What the task asks
From the entries below, copy out all lines holding "yellow".

((

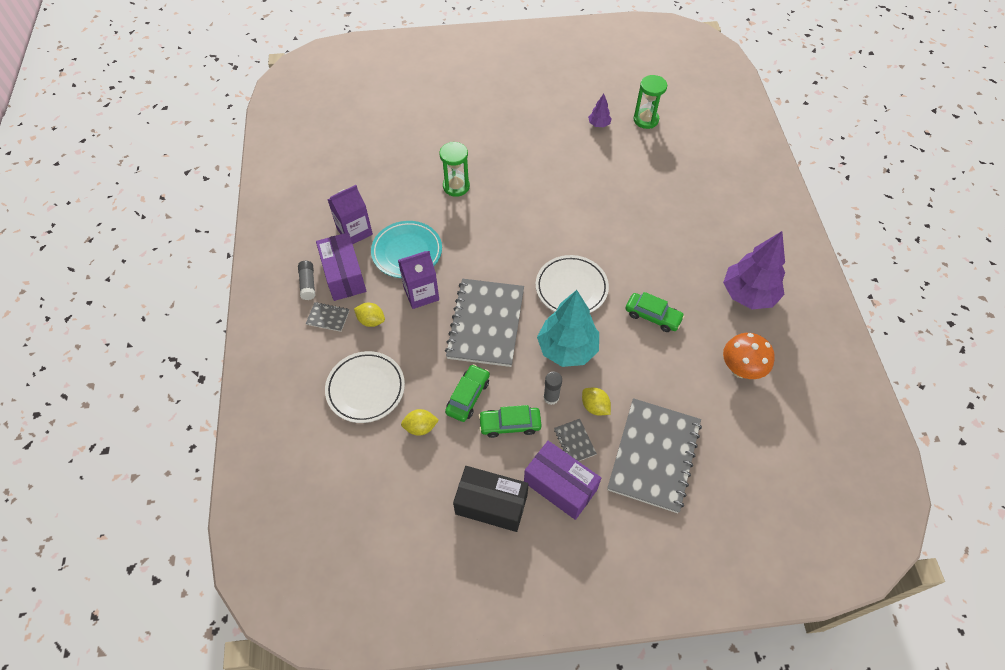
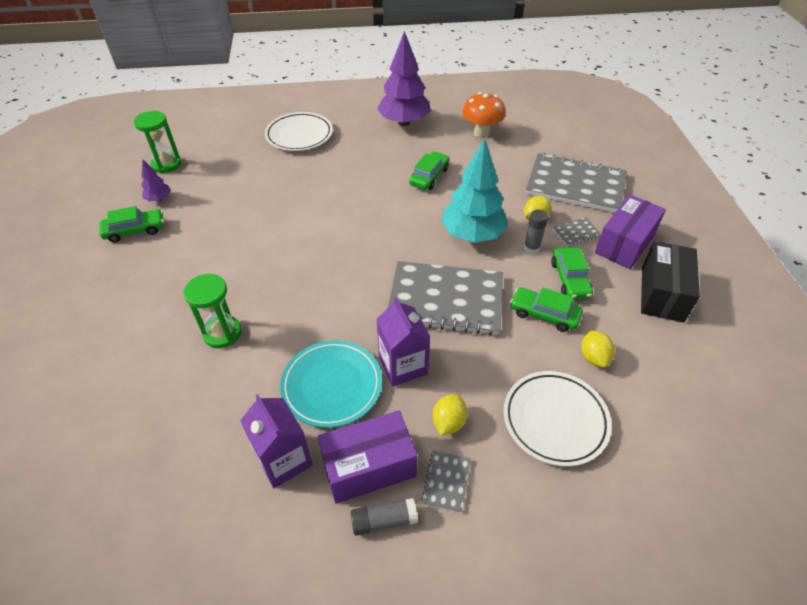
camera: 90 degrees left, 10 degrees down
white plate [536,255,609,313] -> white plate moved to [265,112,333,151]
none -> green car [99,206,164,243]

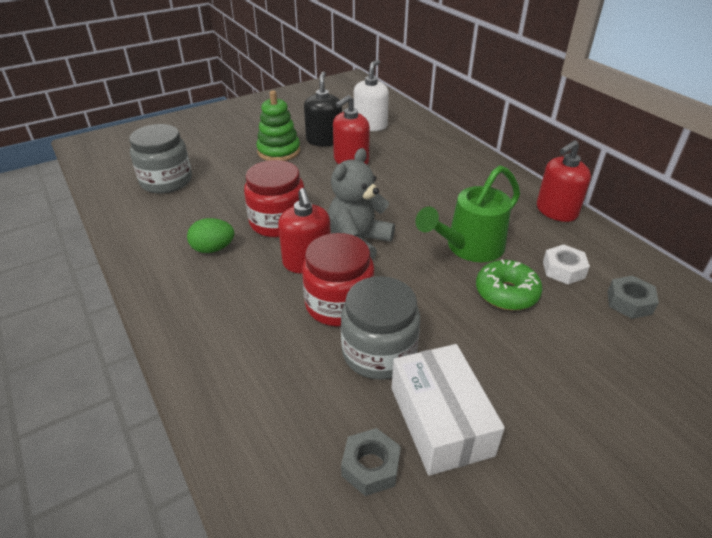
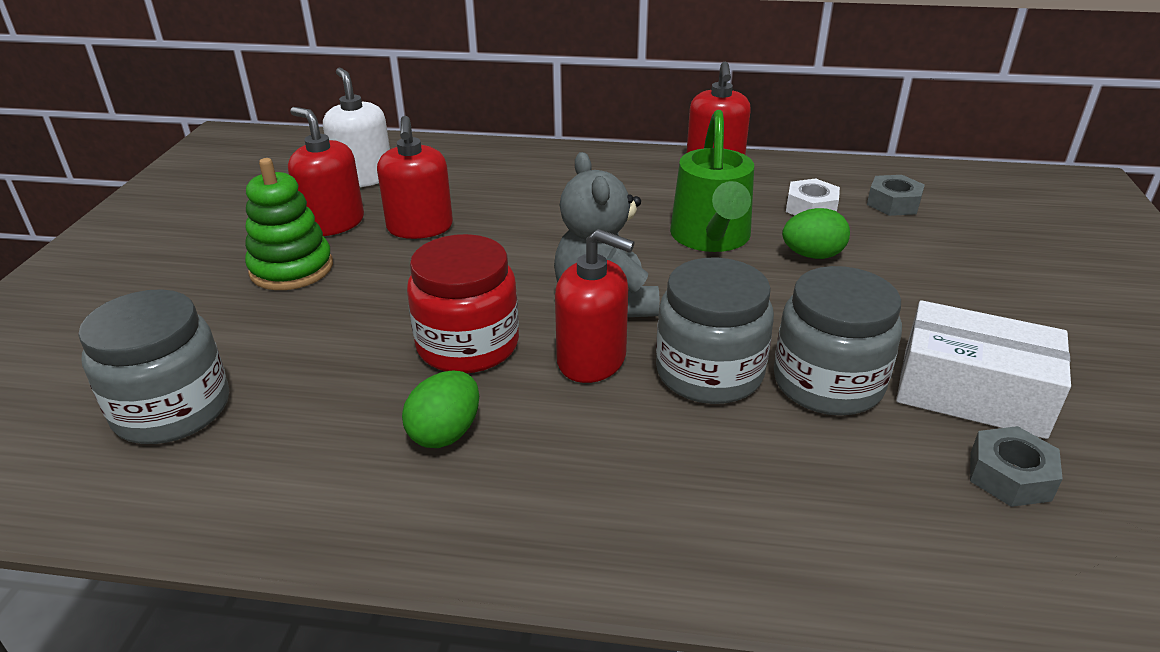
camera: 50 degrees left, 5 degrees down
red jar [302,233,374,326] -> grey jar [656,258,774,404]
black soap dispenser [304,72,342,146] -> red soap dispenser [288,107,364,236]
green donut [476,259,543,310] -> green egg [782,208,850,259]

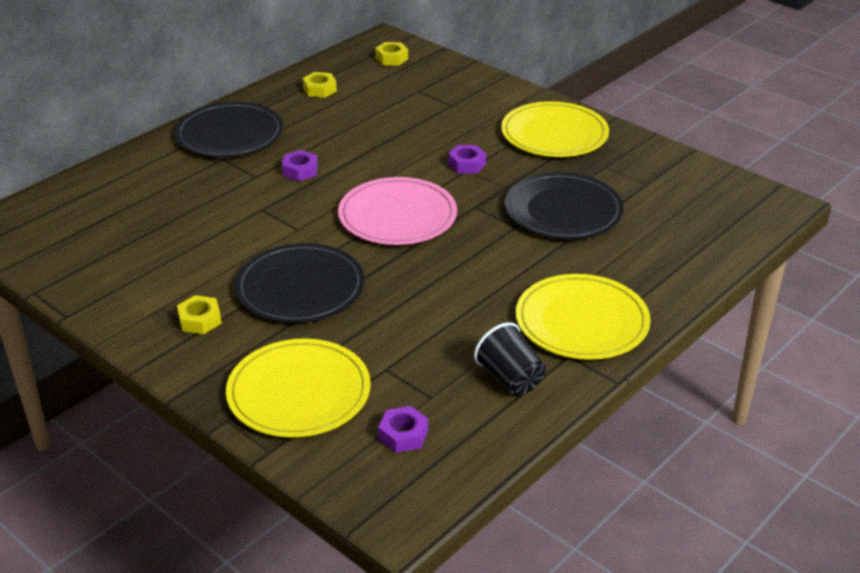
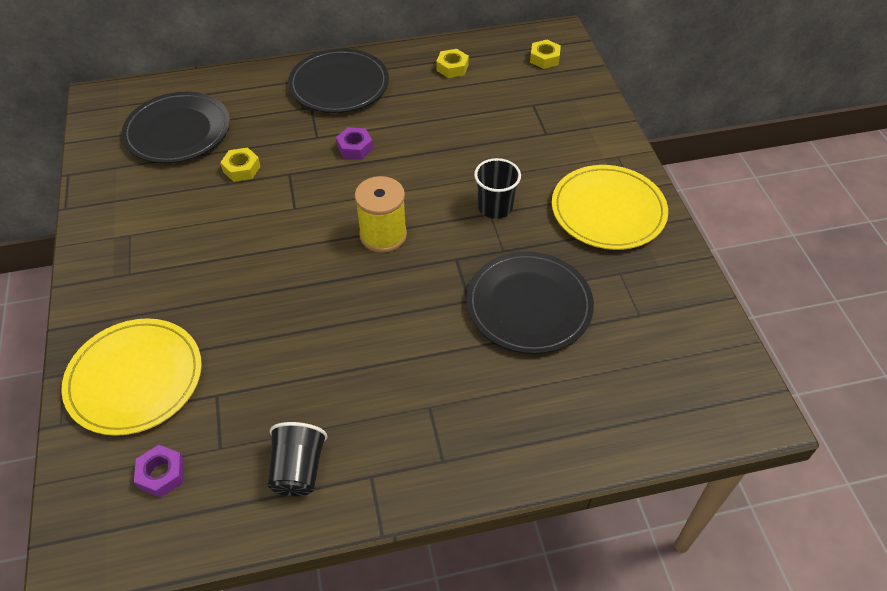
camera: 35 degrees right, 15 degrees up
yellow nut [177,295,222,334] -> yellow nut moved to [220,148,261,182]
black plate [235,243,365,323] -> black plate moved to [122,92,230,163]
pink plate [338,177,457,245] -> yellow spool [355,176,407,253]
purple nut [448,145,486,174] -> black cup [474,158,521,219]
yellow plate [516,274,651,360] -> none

))

Result of the task
yellow nut [177,295,222,334] -> yellow nut moved to [220,148,261,182]
pink plate [338,177,457,245] -> yellow spool [355,176,407,253]
yellow plate [516,274,651,360] -> none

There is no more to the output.